Present the data below as a Markdown table with the columns "Row" and "Data line," placing each nonblank line in its own row with its number. Leave out the blank lines.

..............................

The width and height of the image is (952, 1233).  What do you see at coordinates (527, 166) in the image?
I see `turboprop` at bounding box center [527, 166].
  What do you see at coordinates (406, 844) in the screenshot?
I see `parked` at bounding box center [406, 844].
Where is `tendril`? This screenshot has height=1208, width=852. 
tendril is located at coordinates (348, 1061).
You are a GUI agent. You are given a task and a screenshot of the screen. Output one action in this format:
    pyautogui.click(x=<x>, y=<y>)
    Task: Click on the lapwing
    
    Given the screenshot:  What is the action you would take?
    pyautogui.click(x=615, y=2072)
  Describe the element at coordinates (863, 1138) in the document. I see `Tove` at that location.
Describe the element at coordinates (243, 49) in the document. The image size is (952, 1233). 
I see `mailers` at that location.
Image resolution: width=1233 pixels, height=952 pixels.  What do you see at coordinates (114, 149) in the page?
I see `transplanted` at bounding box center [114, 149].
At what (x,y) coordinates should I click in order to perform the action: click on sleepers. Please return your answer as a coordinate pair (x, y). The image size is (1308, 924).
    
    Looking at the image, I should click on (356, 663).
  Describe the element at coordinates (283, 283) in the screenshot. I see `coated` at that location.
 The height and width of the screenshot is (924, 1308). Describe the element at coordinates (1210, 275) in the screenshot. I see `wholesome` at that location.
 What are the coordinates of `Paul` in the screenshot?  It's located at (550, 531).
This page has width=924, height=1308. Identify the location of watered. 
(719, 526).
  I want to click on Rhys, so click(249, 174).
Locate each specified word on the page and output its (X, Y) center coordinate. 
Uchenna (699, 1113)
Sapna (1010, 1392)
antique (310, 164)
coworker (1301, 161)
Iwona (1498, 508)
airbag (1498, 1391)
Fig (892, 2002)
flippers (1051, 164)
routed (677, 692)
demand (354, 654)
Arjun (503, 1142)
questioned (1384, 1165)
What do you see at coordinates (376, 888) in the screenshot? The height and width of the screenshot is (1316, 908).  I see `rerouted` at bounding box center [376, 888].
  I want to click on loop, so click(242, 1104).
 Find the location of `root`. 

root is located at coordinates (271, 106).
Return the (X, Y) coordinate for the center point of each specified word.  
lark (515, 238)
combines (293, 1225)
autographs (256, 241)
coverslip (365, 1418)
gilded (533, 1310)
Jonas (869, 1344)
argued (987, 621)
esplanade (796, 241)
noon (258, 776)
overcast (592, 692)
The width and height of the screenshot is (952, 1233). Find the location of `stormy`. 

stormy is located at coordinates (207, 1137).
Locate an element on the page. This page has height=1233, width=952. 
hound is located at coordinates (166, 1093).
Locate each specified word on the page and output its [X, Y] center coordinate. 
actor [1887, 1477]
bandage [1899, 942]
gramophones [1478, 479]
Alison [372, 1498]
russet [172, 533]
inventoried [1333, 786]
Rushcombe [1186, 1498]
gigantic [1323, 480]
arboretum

..............................

# Solution below
| Row | Data line |
|---|---|
| 1 | The width and height of the image is (952, 1233).  What do you see at coordinates (527, 166) in the image? |
| 2 | I see `turboprop` at bounding box center [527, 166]. |
| 3 |   What do you see at coordinates (406, 844) in the screenshot? |
| 4 | I see `parked` at bounding box center [406, 844]. |
| 5 | Where is `tendril`? This screenshot has height=1208, width=852.  |
| 6 | tendril is located at coordinates (348, 1061). |
| 7 | You are a GUI agent. You are given a task and a screenshot of the screen. Output one action in this format: |
| 8 |     pyautogui.click(x=<x>, y=<y>) |
| 9 |     Task: Click on the lapwing |
| 10 |     Given the screenshot:  What is the action you would take? |
| 11 |     pyautogui.click(x=615, y=2072) |
| 12 |   Describe the element at coordinates (863, 1138) in the document. I see `Tove` at that location. |
| 13 | Describe the element at coordinates (243, 49) in the document. The image size is (952, 1233).  |
| 14 | I see `mailers` at that location. |
| 15 | Image resolution: width=1233 pixels, height=952 pixels.  What do you see at coordinates (114, 149) in the page? |
| 16 | I see `transplanted` at bounding box center [114, 149]. |
| 17 | At what (x,y) coordinates should I click in order to perform the action: click on sleepers. Please return your answer as a coordinate pair (x, y). The image size is (1308, 924). |
| 18 |     Looking at the image, I should click on (356, 663). |
| 19 |   Describe the element at coordinates (283, 283) in the screenshot. I see `coated` at that location. |
| 20 |  The height and width of the screenshot is (924, 1308). Describe the element at coordinates (1210, 275) in the screenshot. I see `wholesome` at that location. |
| 21 |  What are the coordinates of `Paul` in the screenshot?  It's located at (550, 531). |
| 22 | This page has width=924, height=1308. Identify the location of watered.  |
| 23 | (719, 526). |
| 24 |   I want to click on Rhys, so click(249, 174). |
| 25 | Locate each specified word on the page and output its (X, Y) center coordinate.  |
| 26 | Uchenna (699, 1113) |
| 27 | Sapna (1010, 1392) |
| 28 | antique (310, 164) |
| 29 | coworker (1301, 161) |
| 30 | Iwona (1498, 508) |
| 31 | airbag (1498, 1391) |
| 32 | Fig (892, 2002) |
| 33 | flippers (1051, 164) |
| 34 | routed (677, 692) |
| 35 | demand (354, 654) |
| 36 | Arjun (503, 1142) |
| 37 | questioned (1384, 1165) |
| 38 | What do you see at coordinates (376, 888) in the screenshot? The height and width of the screenshot is (1316, 908).  I see `rerouted` at bounding box center [376, 888]. |
| 39 |   I want to click on loop, so click(242, 1104). |
| 40 |  Find the location of `root`.  |
| 41 | root is located at coordinates (271, 106). |
| 42 | Return the (X, Y) coordinate for the center point of each specified word.   |
| 43 | lark (515, 238) |
| 44 | combines (293, 1225) |
| 45 | autographs (256, 241) |
| 46 | coverslip (365, 1418) |
| 47 | gilded (533, 1310) |
| 48 | Jonas (869, 1344) |
| 49 | argued (987, 621) |
| 50 | esplanade (796, 241) |
| 51 | noon (258, 776) |
| 52 | overcast (592, 692) |
| 53 | The width and height of the screenshot is (952, 1233). Find the location of `stormy`.  |
| 54 | stormy is located at coordinates (207, 1137). |
| 55 | Locate an element on the page. This page has height=1233, width=952.  |
| 56 | hound is located at coordinates (166, 1093). |
| 57 | Locate each specified word on the page and output its [X, Y] center coordinate.  |
| 58 | actor [1887, 1477] |
| 59 | bandage [1899, 942] |
| 60 | gramophones [1478, 479] |
| 61 | Alison [372, 1498] |
| 62 | russet [172, 533] |
| 63 | inventoried [1333, 786] |
| 64 | Rushcombe [1186, 1498] |
| 65 | gigantic [1323, 480] |
| 66 | arboretum |